- Problem description -
Extract each line from the data below that contains the string "semicircle".

- Data for this exercise -

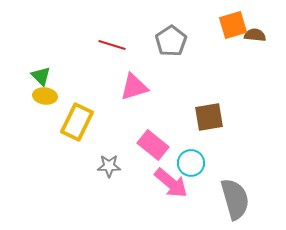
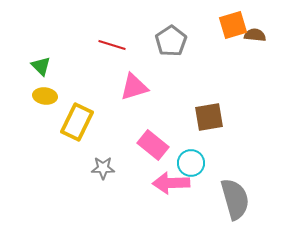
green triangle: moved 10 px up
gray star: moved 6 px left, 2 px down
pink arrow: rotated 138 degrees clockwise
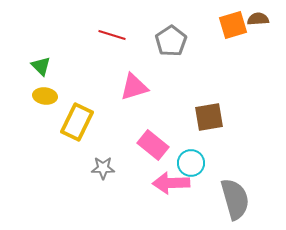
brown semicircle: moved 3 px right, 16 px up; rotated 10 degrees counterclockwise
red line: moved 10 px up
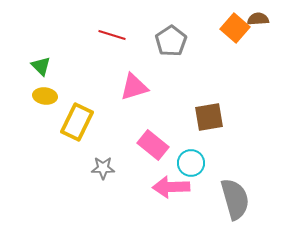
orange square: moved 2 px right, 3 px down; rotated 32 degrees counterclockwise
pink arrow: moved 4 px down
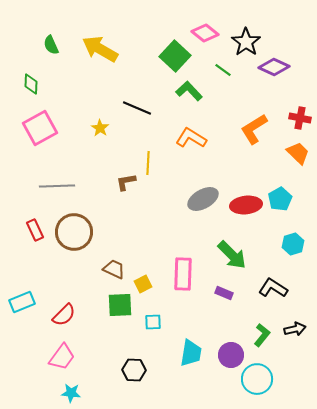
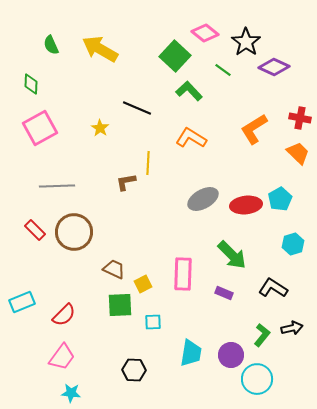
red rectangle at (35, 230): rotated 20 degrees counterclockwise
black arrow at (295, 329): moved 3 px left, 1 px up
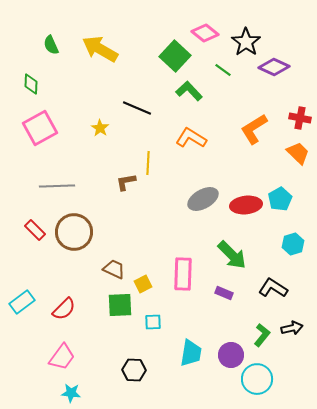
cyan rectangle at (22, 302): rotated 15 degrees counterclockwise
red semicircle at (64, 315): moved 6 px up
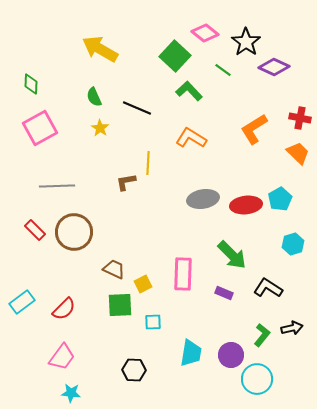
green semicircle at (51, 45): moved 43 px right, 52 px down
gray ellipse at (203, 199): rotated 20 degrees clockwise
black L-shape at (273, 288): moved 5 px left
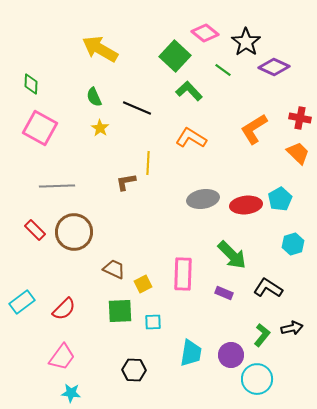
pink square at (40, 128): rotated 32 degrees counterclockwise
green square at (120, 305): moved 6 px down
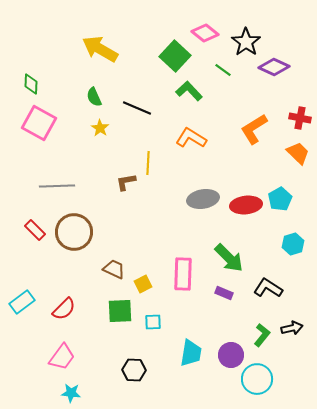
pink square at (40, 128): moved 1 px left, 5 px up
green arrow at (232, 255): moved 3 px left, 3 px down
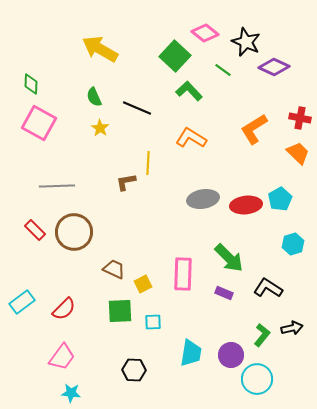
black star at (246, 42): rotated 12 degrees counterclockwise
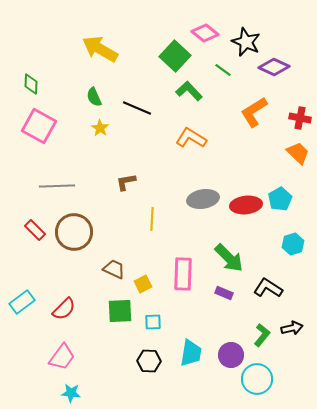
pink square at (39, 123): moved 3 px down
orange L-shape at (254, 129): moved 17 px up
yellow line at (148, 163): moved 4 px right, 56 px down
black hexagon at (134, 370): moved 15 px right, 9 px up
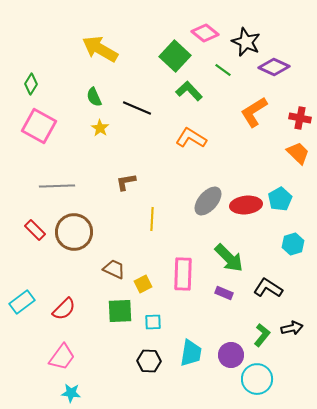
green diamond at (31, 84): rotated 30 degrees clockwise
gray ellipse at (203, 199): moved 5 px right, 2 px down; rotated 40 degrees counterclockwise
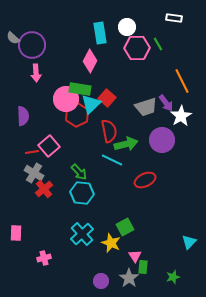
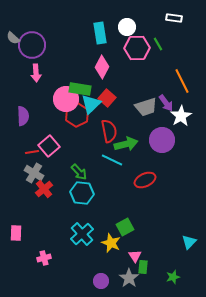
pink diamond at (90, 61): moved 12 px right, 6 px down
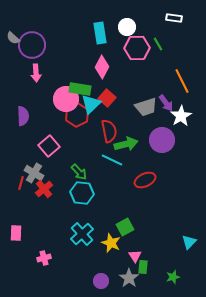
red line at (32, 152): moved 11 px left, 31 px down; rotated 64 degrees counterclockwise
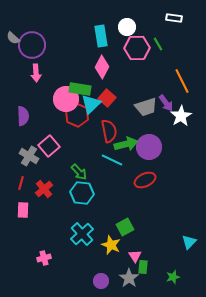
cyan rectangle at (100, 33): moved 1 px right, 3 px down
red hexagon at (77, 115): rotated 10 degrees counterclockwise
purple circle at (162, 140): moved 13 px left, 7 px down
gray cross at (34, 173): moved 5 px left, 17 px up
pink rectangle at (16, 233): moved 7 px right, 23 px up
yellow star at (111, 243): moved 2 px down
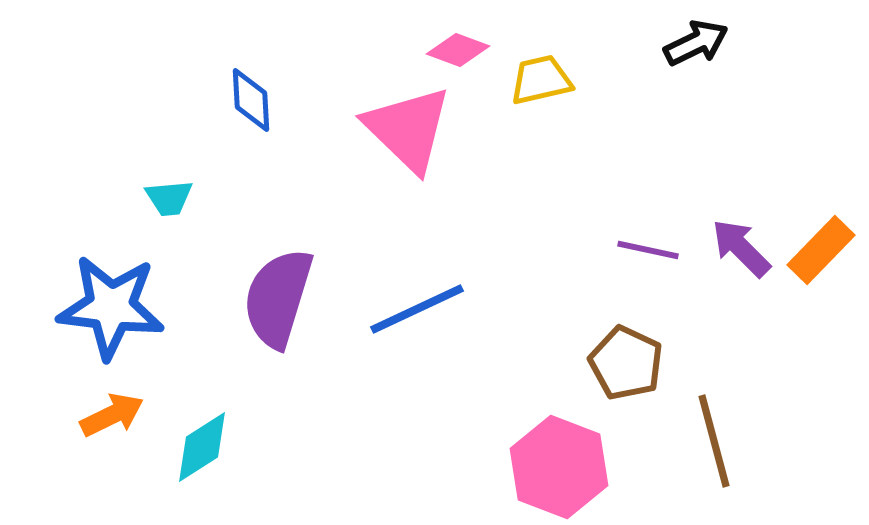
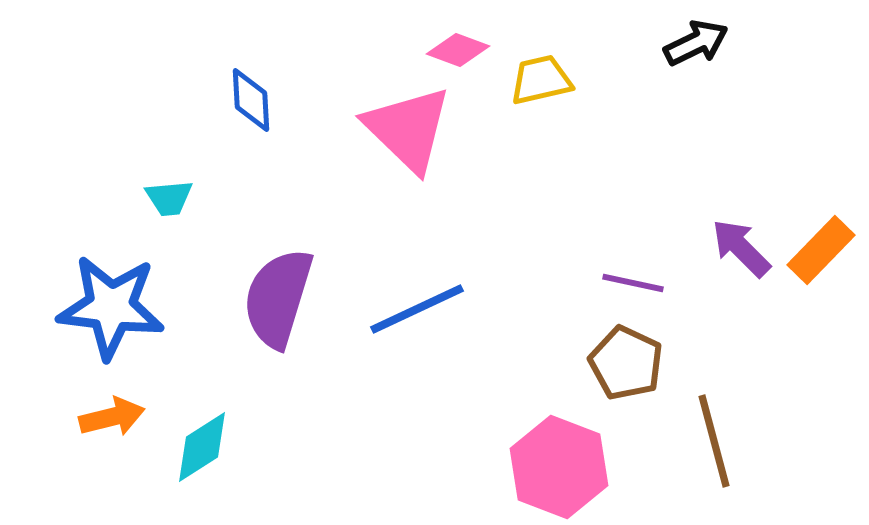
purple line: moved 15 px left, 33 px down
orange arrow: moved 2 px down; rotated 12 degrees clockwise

- Solution to this exercise -
brown semicircle: moved 3 px right, 16 px up; rotated 10 degrees counterclockwise
red semicircle at (64, 315): moved 6 px up
green semicircle at (51, 45): moved 43 px right, 52 px down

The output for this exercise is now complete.